Return nothing but the lines from the line with "R1: none -> 560 (+3V3, N_1)" through the last line of the entries that follow, copied exactly and free of pictures.

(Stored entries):
============================================================

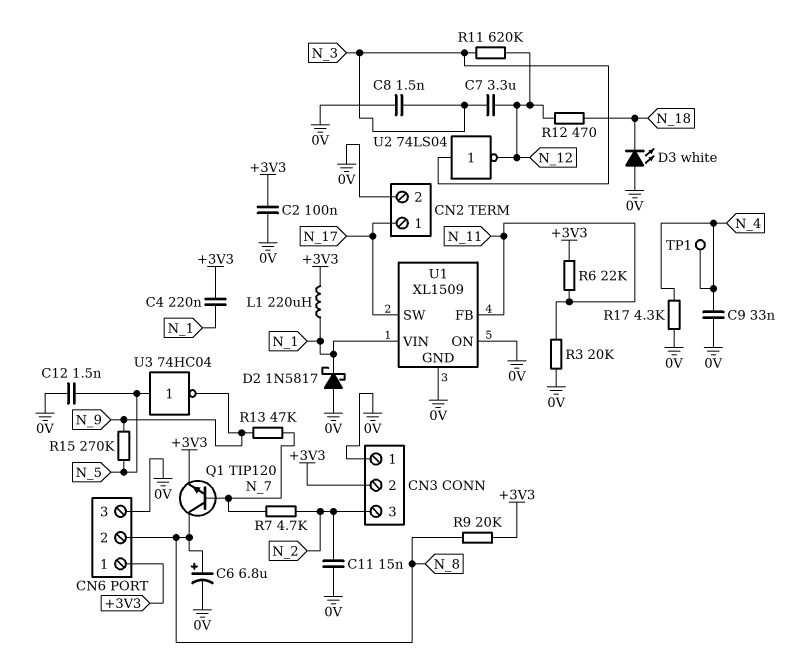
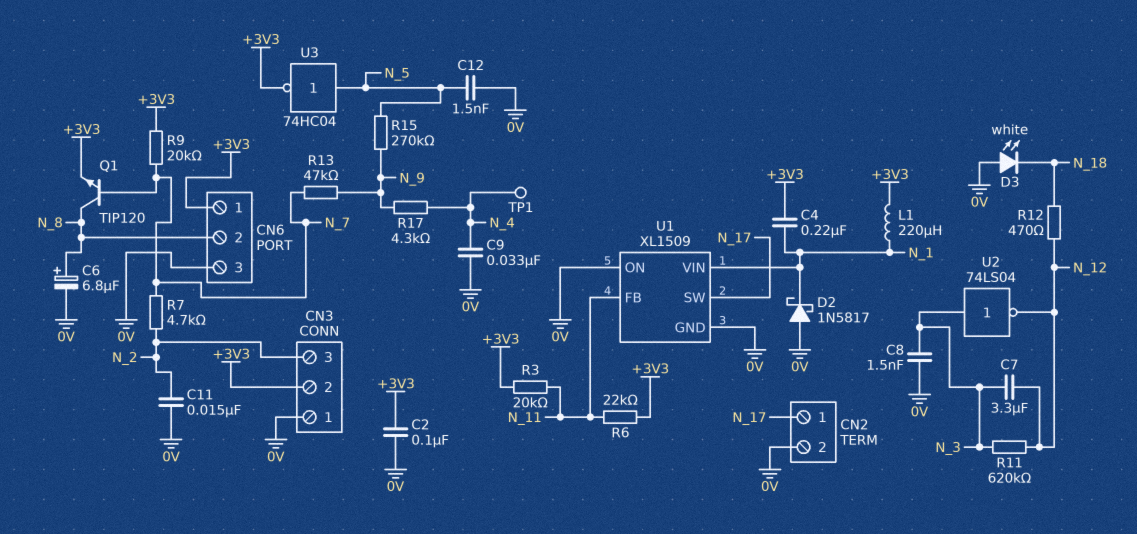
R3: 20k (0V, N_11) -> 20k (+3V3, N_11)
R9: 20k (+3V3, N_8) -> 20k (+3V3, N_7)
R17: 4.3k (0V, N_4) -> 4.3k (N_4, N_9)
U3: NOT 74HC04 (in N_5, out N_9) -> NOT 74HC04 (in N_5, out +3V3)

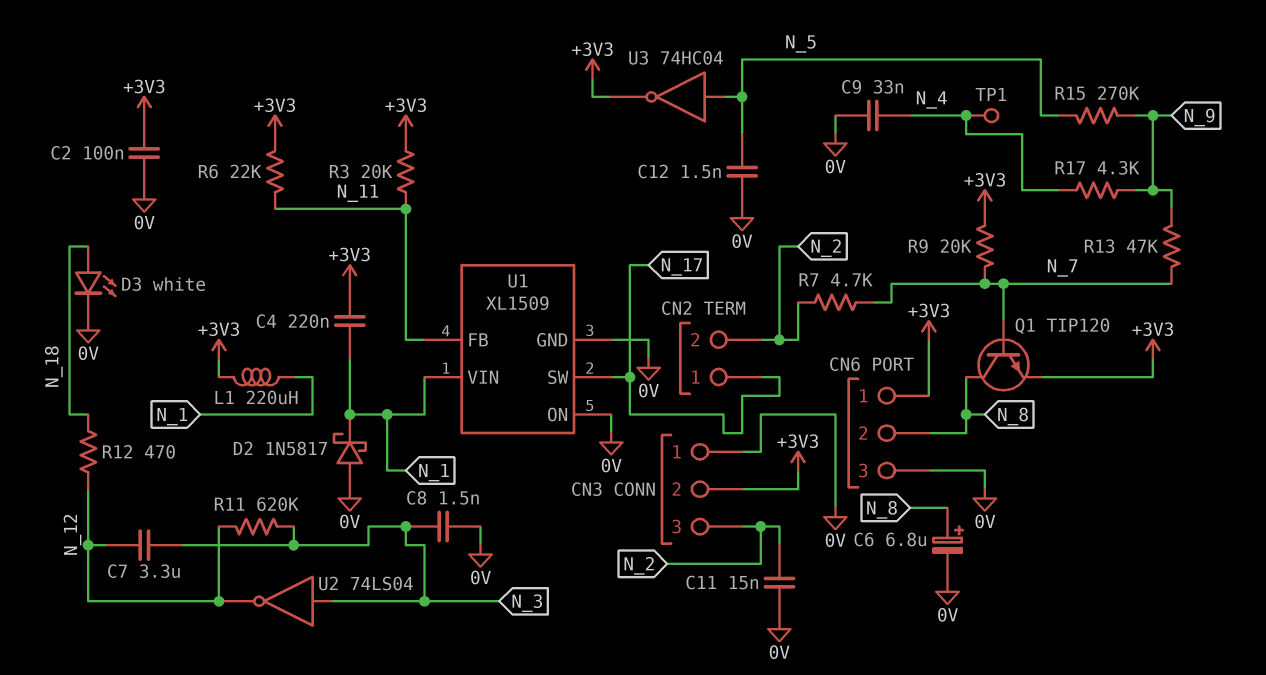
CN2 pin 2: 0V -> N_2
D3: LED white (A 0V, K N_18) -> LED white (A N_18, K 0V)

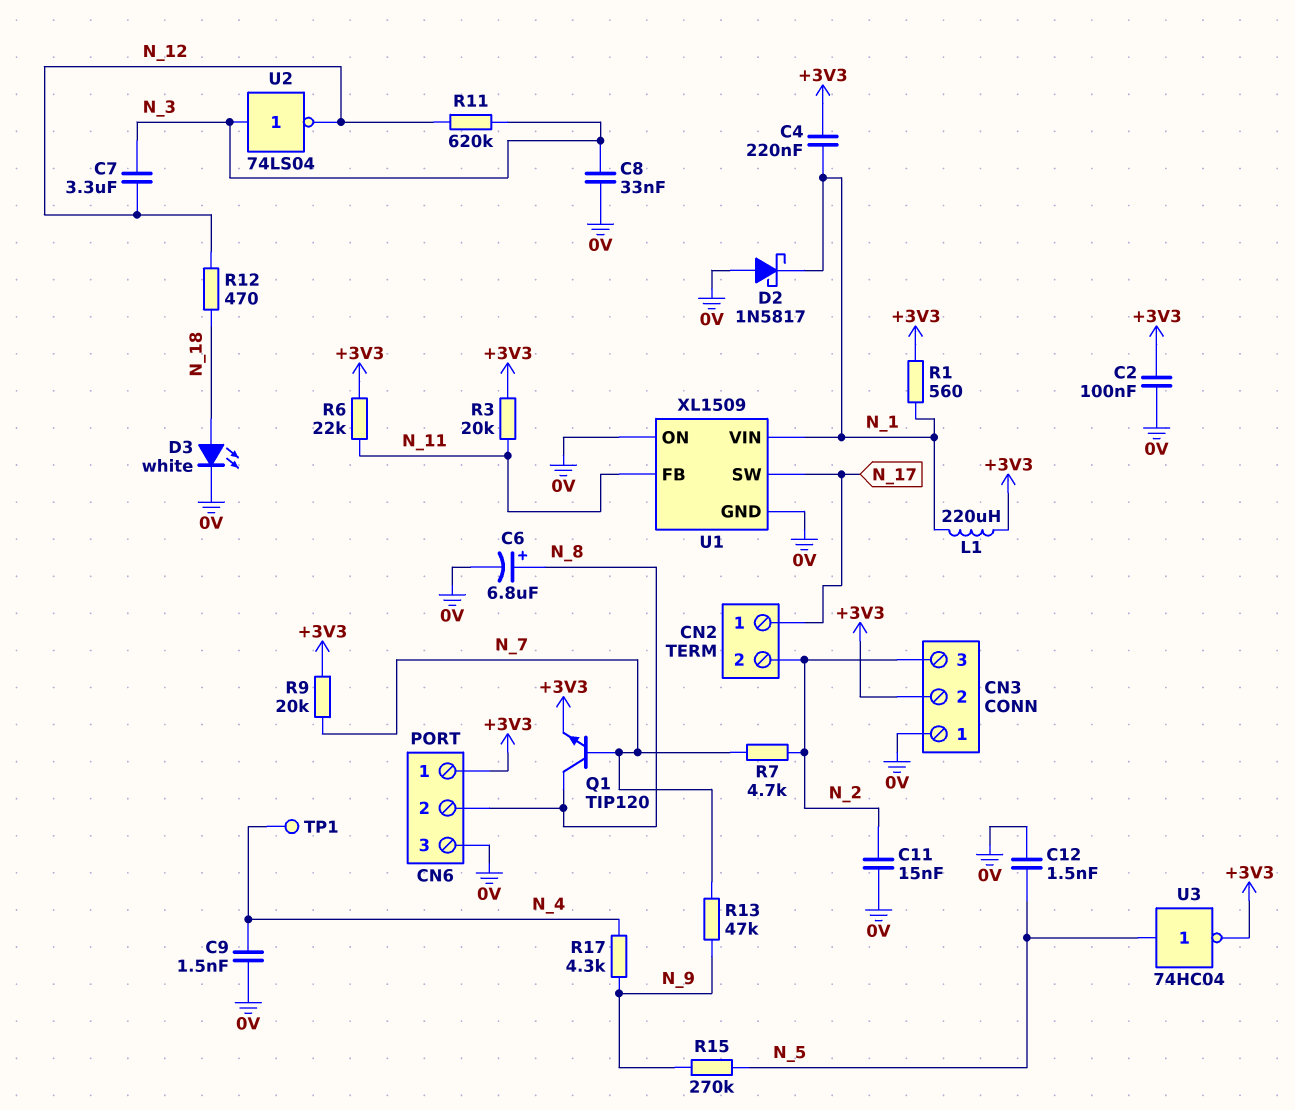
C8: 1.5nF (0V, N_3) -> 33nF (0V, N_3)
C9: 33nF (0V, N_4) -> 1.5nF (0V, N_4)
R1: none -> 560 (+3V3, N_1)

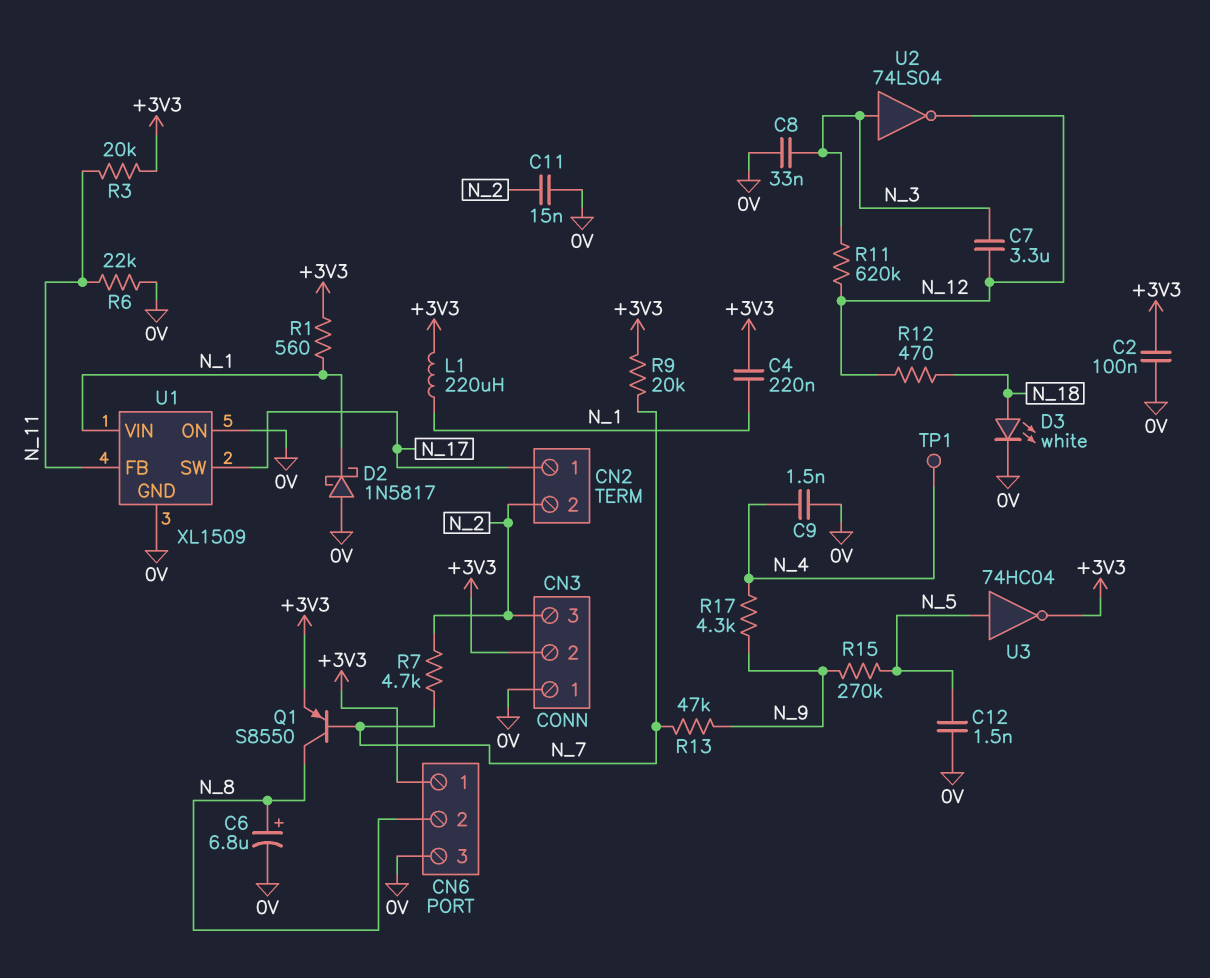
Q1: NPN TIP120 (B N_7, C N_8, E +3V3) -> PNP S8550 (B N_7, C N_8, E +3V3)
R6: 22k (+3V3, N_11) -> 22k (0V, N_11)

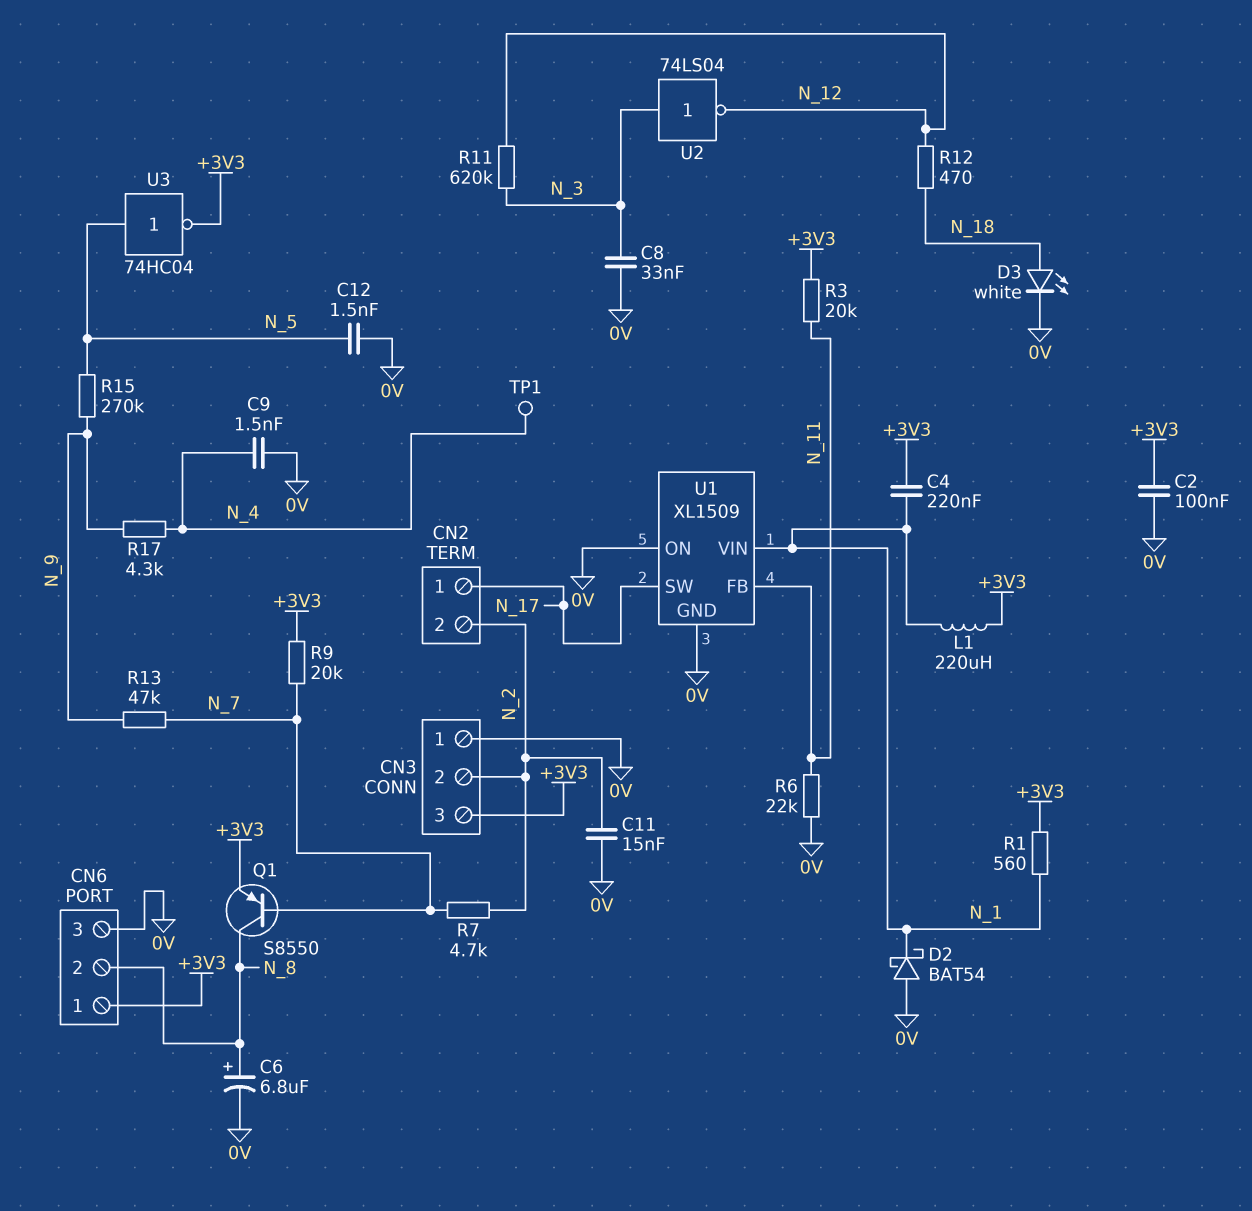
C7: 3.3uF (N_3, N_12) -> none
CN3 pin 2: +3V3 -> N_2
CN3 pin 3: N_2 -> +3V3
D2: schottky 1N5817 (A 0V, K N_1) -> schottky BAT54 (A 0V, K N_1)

============================================================

(SOLUTION TO THE EXERCISE):
R1: none -> 560 (+3V3, N_1)

Q1: NPN TIP120 (B N_7, C N_8, E +3V3) -> PNP S8550 (B N_7, C N_8, E +3V3)
R6: 22k (+3V3, N_11) -> 22k (0V, N_11)

C7: 3.3uF (N_3, N_12) -> none
CN3 pin 2: +3V3 -> N_2
CN3 pin 3: N_2 -> +3V3
D2: schottky 1N5817 (A 0V, K N_1) -> schottky BAT54 (A 0V, K N_1)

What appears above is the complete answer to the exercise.